SUPPLIED MATERIAL
--------
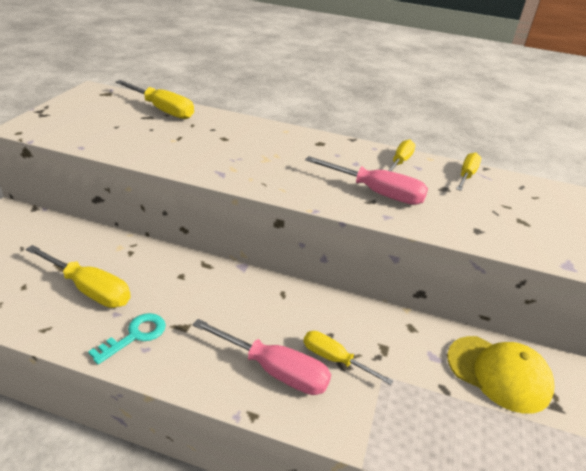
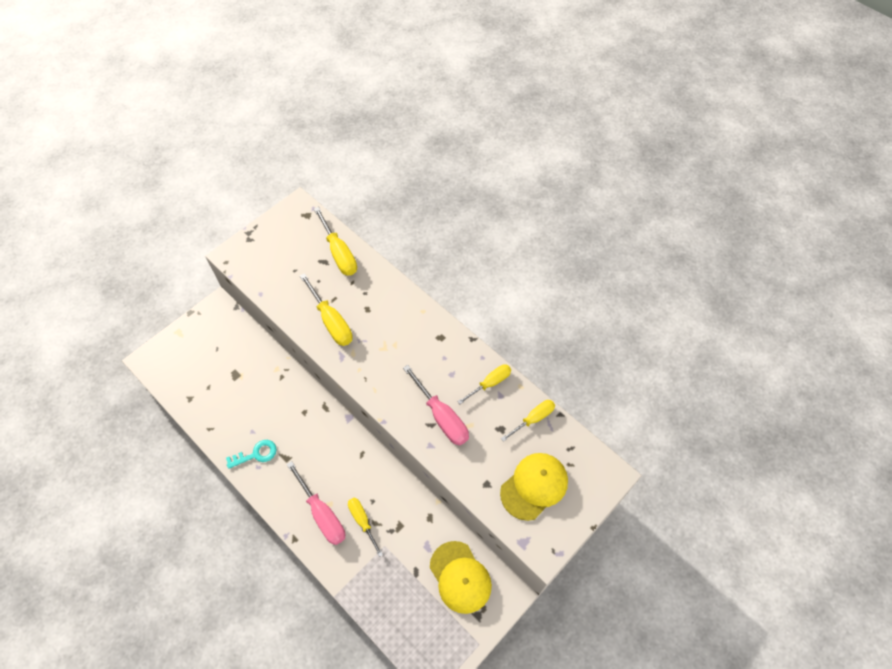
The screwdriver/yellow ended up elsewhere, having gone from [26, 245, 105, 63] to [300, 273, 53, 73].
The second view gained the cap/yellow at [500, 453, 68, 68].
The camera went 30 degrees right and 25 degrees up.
--------
WHAT TO DO
Search the material for the word "yellow". Each line where it is found must be copied.

REPLY
The screwdriver/yellow ended up elsewhere, having gone from [26, 245, 105, 63] to [300, 273, 53, 73].
The second view gained the cap/yellow at [500, 453, 68, 68].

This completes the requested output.